**REQUEST:** Restate, word for word and with no pictures, the stretch of lines in the data below that begins at the line with "none -> yellow 1x1 round" and ends at the line with "purple 1x1 brick [108,172,156,240]", inclusive.

**GIVEN ENTRIES:**

● ● ● ●

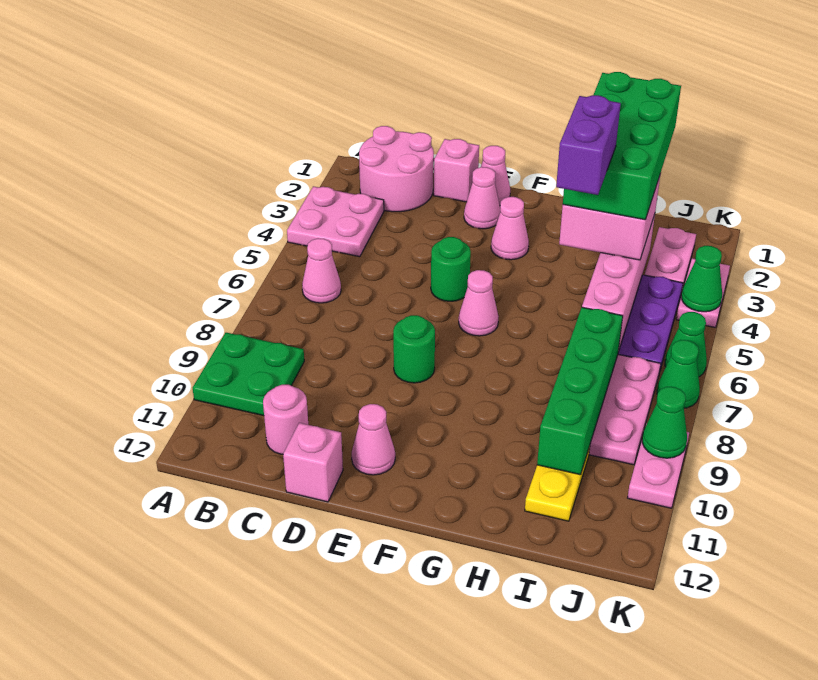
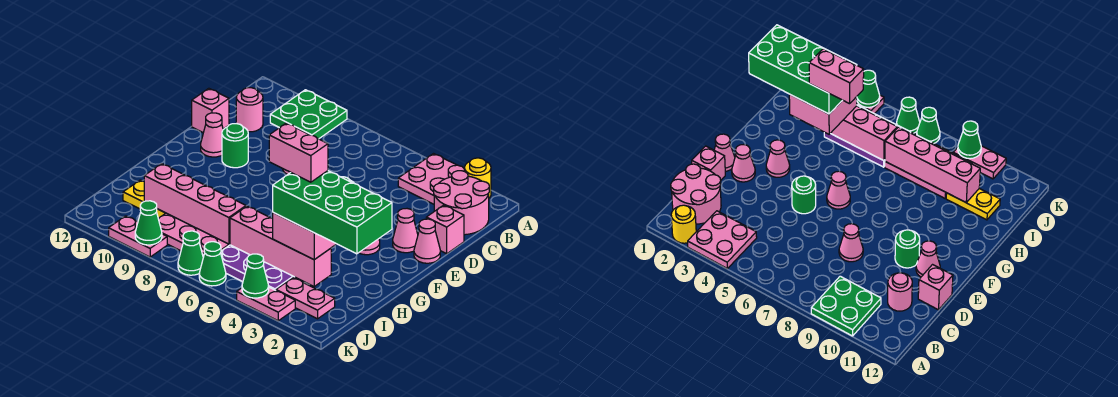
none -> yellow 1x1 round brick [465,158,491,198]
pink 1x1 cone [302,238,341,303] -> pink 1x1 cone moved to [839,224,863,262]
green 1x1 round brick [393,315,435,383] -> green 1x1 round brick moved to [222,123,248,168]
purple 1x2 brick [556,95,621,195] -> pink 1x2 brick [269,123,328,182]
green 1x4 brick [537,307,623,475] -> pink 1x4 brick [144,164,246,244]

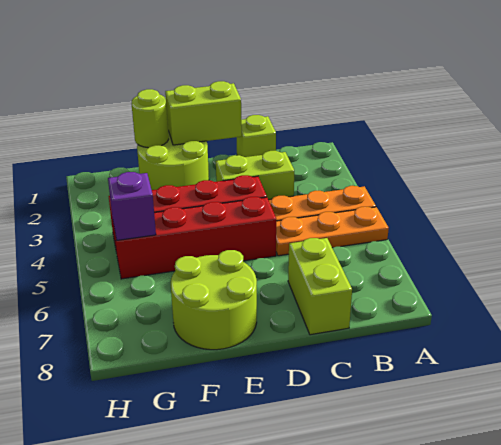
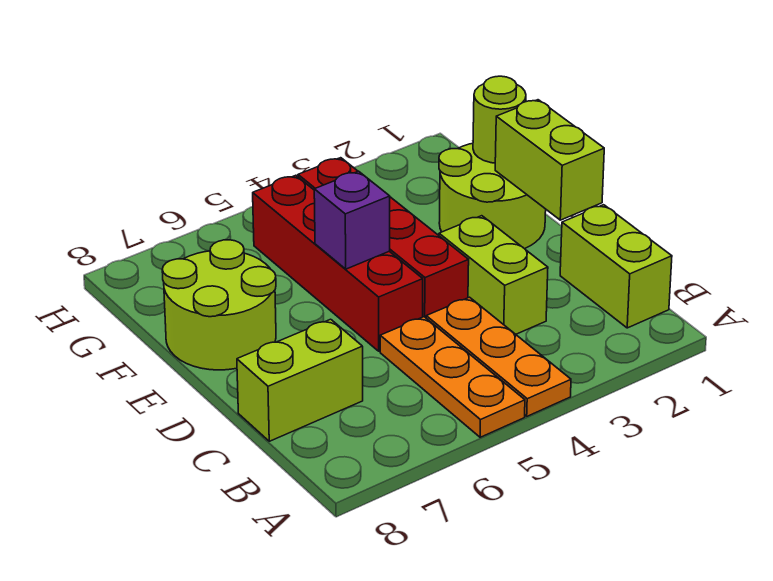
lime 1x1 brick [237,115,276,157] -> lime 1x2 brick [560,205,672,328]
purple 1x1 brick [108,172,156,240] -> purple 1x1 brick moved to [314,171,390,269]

● ● ● ●

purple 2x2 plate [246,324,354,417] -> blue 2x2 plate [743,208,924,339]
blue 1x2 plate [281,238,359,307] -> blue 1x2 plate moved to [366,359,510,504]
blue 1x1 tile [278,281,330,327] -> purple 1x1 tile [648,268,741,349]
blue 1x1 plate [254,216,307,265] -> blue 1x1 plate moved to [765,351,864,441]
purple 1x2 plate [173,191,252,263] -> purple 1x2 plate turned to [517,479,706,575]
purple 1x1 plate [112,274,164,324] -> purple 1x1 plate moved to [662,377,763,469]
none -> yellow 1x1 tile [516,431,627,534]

● ● ● ●

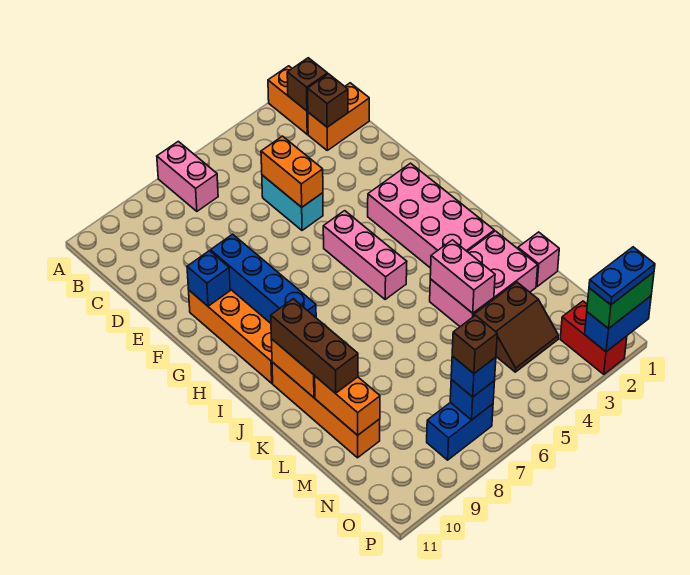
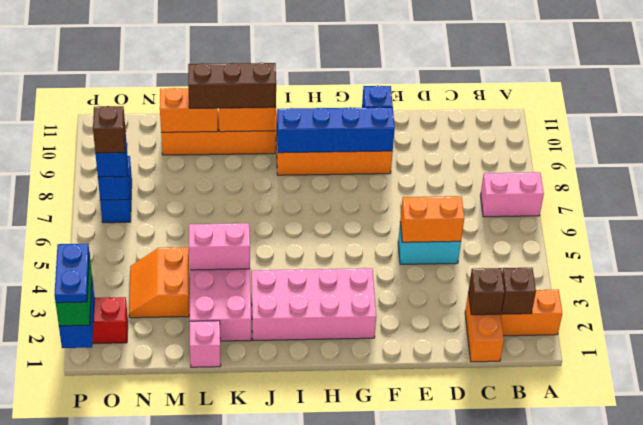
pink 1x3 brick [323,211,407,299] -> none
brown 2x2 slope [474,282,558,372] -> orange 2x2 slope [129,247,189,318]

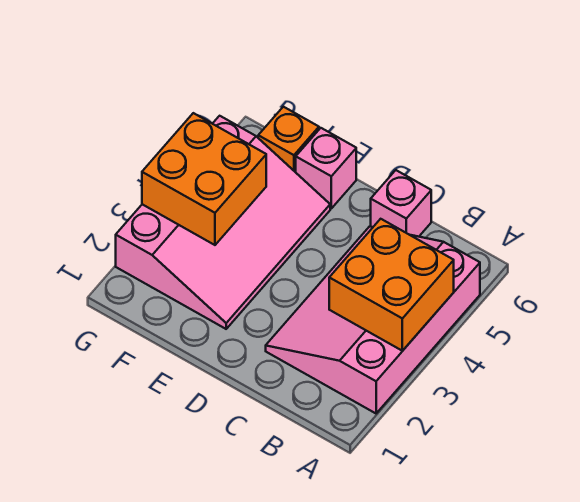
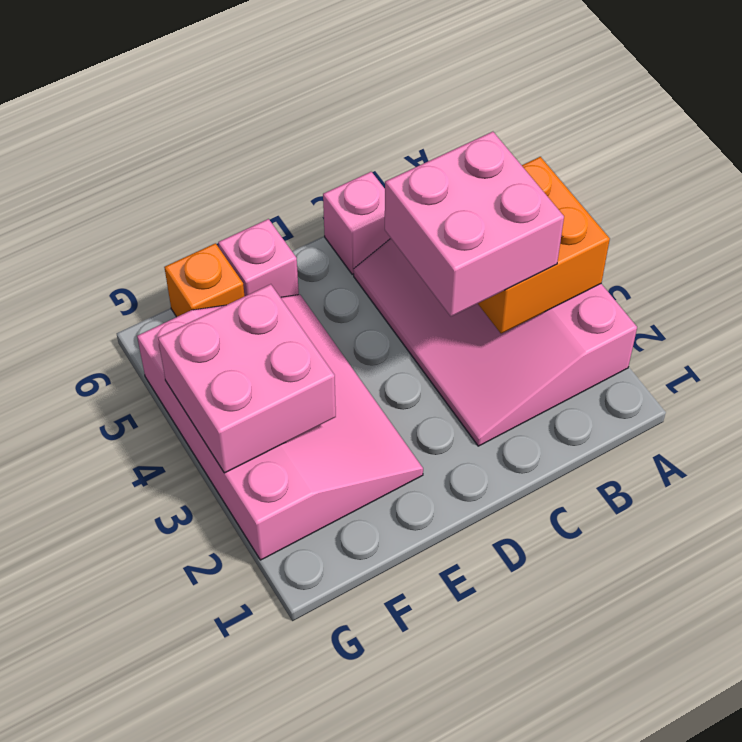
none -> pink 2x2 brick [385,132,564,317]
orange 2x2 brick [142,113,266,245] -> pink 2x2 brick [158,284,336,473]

● ● ● ●

**ANSWER SECTION:**
none -> yellow 1x1 round brick [465,158,491,198]
pink 1x1 cone [302,238,341,303] -> pink 1x1 cone moved to [839,224,863,262]
green 1x1 round brick [393,315,435,383] -> green 1x1 round brick moved to [222,123,248,168]
purple 1x2 brick [556,95,621,195] -> pink 1x2 brick [269,123,328,182]
green 1x4 brick [537,307,623,475] -> pink 1x4 brick [144,164,246,244]

lime 1x1 brick [237,115,276,157] -> lime 1x2 brick [560,205,672,328]
purple 1x1 brick [108,172,156,240] -> purple 1x1 brick moved to [314,171,390,269]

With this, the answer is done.